== Short task ==
Please rewrite the listing below with every "none" changed to "missing" and nothing else altered.
** begin Supplied data **
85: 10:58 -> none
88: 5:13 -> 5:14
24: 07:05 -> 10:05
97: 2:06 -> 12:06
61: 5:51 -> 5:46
** end Supplied data **
== Exercise response ==
85: 10:58 -> missing
88: 5:13 -> 5:14
24: 07:05 -> 10:05
97: 2:06 -> 12:06
61: 5:51 -> 5:46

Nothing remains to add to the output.